Requirement: Of all the lines below, output only those starting at the one with "red hexagon: (120, 77) -> (92, 41), moved" and ending at the one with "pink circle: (41, 66) -> (71, 51), moved", both ends included, exactly as written.

____

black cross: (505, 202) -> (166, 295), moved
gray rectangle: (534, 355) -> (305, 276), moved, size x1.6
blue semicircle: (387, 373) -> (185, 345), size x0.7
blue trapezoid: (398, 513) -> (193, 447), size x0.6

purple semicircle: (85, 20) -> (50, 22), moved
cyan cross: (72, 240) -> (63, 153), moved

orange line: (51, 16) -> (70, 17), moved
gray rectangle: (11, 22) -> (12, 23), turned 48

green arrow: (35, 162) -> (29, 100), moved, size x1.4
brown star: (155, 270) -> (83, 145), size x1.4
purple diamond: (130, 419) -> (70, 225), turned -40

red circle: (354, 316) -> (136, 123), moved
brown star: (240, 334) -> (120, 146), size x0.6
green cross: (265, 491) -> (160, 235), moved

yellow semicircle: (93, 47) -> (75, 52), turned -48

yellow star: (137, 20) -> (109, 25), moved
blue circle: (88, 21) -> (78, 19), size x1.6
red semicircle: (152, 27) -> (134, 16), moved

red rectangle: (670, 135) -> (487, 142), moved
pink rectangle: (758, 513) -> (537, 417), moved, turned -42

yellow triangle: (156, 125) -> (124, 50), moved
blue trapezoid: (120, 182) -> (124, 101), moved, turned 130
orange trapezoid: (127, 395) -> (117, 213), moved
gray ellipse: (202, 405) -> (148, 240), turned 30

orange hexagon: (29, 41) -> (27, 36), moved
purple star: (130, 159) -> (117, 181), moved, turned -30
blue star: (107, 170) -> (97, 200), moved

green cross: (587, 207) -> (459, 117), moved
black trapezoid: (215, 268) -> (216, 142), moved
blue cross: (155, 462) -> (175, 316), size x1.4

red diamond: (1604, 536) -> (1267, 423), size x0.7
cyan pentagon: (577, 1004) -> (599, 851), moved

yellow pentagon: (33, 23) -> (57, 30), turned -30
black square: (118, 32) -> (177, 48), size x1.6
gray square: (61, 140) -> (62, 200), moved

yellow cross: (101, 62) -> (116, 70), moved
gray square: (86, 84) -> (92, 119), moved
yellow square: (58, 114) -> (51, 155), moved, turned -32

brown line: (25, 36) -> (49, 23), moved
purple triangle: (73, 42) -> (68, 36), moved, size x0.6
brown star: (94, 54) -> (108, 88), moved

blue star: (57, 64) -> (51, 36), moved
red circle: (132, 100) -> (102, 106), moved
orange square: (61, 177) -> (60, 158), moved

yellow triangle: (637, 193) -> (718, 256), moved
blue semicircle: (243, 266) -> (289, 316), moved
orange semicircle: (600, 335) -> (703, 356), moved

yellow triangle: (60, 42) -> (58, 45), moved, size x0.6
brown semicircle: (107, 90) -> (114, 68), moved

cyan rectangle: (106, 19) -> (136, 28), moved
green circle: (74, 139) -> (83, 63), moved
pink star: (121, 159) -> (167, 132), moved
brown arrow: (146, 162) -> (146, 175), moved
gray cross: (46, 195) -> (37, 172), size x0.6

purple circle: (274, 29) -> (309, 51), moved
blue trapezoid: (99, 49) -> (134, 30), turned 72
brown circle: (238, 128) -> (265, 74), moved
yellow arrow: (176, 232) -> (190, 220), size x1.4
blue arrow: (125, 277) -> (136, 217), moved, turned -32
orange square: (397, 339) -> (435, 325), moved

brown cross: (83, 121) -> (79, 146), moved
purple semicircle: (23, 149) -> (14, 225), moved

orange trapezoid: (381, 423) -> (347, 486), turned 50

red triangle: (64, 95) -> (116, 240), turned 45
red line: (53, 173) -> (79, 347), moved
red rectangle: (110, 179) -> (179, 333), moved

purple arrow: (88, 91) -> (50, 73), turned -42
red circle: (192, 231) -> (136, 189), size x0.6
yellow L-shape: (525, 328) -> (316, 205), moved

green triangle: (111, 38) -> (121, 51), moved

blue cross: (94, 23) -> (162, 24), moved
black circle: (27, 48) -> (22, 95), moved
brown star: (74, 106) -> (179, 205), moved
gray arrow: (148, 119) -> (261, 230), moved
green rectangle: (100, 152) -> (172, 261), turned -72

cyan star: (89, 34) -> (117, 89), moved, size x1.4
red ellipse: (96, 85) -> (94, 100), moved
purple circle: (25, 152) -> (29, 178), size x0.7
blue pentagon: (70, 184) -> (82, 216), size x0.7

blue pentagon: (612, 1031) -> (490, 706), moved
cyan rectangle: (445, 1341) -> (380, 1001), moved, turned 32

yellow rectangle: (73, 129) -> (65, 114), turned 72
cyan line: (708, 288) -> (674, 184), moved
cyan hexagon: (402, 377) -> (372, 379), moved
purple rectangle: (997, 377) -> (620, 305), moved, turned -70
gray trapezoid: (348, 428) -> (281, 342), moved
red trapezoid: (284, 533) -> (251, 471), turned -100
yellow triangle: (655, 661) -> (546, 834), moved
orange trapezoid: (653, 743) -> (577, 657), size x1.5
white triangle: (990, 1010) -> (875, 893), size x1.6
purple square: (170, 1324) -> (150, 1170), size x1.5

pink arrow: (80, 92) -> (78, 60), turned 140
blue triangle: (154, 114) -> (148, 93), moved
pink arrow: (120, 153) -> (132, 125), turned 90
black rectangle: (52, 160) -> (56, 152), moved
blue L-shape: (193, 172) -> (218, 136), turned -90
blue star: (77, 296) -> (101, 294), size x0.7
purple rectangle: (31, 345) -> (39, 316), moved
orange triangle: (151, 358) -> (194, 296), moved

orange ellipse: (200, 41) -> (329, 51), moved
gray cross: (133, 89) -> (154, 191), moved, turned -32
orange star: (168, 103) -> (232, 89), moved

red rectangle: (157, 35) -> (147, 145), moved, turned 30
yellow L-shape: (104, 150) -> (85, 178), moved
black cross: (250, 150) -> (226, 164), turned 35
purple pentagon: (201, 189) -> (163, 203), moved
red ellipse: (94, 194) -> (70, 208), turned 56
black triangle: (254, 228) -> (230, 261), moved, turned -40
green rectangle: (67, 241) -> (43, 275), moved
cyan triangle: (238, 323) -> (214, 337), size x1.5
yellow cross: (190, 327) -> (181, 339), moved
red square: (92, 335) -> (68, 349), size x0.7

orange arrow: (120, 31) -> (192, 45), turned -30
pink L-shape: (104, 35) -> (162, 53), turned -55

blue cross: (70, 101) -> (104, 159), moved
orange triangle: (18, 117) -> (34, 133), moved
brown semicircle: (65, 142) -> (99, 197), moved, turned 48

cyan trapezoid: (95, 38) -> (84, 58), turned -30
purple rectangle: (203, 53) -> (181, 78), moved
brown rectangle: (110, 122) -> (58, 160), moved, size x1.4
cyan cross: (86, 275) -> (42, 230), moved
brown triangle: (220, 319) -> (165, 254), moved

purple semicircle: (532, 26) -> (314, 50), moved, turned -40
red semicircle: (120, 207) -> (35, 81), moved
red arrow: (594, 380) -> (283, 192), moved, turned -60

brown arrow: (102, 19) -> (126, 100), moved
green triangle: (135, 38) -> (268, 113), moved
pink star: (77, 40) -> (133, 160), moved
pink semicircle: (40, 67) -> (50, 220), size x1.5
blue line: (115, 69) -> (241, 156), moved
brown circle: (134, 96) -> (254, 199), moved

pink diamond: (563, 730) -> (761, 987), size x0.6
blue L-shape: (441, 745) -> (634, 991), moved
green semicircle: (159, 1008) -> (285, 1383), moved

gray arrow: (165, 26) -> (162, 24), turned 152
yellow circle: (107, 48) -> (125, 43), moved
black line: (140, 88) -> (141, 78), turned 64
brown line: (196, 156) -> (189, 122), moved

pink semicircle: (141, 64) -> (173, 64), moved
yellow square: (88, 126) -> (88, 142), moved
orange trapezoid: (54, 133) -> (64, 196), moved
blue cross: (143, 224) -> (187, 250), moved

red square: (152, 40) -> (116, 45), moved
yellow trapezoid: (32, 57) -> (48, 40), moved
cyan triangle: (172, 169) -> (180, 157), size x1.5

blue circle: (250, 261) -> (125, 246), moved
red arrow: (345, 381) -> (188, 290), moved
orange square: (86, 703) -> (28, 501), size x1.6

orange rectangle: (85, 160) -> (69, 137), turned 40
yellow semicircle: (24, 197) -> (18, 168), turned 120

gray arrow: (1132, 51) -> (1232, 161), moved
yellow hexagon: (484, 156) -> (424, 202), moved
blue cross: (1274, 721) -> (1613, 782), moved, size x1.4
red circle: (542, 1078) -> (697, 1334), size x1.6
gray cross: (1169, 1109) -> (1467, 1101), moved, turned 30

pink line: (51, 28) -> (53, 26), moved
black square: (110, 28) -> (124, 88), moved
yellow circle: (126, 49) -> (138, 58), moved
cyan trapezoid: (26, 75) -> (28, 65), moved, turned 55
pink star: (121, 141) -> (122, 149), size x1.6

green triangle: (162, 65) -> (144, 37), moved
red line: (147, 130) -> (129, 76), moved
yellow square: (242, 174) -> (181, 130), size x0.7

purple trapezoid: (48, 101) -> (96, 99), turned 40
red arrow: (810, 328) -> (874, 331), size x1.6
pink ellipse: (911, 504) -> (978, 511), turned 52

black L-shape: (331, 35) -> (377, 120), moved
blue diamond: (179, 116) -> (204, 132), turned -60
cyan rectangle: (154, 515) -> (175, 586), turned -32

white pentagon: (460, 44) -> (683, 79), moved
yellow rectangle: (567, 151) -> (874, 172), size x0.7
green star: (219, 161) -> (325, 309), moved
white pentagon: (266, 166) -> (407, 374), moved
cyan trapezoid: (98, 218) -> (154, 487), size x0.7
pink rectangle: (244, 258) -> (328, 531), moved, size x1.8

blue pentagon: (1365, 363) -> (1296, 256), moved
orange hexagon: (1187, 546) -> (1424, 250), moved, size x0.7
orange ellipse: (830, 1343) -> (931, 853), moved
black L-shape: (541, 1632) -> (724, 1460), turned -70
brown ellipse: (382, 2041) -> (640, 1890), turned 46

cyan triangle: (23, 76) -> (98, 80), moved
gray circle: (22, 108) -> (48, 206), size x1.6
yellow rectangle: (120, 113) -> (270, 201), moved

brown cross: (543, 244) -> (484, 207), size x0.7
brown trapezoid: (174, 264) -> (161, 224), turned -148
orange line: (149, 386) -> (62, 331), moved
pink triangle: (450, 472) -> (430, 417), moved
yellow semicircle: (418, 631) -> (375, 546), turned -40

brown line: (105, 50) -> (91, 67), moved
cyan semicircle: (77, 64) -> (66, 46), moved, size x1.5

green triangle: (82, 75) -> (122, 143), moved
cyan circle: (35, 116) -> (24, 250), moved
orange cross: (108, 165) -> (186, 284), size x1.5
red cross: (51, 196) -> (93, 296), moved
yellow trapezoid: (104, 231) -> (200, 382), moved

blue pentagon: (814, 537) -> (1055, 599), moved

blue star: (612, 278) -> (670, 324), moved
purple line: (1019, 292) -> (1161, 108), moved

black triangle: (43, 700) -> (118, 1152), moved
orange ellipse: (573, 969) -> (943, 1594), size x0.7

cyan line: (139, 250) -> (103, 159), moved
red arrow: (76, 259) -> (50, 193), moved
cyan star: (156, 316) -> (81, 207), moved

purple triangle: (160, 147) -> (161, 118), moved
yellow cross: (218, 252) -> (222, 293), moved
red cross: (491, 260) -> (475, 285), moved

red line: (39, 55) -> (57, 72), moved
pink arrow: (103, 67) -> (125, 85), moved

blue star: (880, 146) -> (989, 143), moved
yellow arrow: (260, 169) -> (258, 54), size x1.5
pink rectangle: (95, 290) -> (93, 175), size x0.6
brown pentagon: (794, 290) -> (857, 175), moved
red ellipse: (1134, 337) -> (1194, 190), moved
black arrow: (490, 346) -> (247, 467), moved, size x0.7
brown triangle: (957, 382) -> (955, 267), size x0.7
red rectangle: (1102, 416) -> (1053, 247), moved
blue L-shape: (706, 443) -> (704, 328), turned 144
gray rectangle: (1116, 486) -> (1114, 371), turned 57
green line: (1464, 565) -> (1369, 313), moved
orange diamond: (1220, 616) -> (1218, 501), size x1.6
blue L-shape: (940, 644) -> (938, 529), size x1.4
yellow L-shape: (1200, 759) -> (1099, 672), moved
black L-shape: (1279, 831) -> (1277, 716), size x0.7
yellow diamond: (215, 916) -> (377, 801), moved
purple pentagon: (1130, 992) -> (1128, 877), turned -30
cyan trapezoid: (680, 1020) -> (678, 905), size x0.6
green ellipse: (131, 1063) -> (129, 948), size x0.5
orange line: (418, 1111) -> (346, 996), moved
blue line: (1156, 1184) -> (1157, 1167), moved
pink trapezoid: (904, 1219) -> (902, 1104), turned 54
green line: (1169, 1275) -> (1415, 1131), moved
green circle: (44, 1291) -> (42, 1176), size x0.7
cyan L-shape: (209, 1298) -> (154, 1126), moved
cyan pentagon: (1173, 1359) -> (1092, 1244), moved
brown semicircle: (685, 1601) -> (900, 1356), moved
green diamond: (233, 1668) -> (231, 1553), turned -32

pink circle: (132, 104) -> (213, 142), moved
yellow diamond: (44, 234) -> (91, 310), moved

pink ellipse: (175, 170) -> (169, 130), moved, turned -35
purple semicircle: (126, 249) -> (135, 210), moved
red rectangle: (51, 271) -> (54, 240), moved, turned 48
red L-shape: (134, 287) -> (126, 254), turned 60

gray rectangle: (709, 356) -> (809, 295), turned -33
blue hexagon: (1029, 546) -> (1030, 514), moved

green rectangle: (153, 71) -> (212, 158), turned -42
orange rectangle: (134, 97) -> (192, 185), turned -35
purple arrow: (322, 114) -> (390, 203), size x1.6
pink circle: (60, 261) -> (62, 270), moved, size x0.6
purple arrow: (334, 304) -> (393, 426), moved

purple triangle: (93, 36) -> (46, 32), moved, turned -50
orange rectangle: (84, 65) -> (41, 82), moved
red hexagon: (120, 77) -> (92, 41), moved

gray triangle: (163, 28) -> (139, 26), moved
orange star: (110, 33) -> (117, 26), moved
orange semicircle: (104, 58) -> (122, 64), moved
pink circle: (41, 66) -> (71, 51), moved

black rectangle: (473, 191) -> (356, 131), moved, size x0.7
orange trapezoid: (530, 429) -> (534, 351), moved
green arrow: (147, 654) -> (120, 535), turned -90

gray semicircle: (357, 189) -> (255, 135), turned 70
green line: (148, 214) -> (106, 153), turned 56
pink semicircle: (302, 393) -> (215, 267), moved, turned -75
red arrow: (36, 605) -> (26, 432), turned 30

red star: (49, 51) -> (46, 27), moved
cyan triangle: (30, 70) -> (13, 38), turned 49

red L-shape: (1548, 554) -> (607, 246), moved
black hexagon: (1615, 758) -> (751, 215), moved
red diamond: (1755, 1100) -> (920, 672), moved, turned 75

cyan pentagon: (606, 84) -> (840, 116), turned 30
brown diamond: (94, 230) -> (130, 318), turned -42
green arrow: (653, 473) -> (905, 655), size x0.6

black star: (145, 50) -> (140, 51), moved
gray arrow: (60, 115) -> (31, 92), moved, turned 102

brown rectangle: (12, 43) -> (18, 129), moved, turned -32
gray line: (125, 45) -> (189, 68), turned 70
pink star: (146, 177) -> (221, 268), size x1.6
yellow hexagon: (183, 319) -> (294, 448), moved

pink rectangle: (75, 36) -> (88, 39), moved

____

Completed exercise:
red hexagon: (120, 77) -> (92, 41), moved

gray triangle: (163, 28) -> (139, 26), moved
orange star: (110, 33) -> (117, 26), moved
orange semicircle: (104, 58) -> (122, 64), moved
pink circle: (41, 66) -> (71, 51), moved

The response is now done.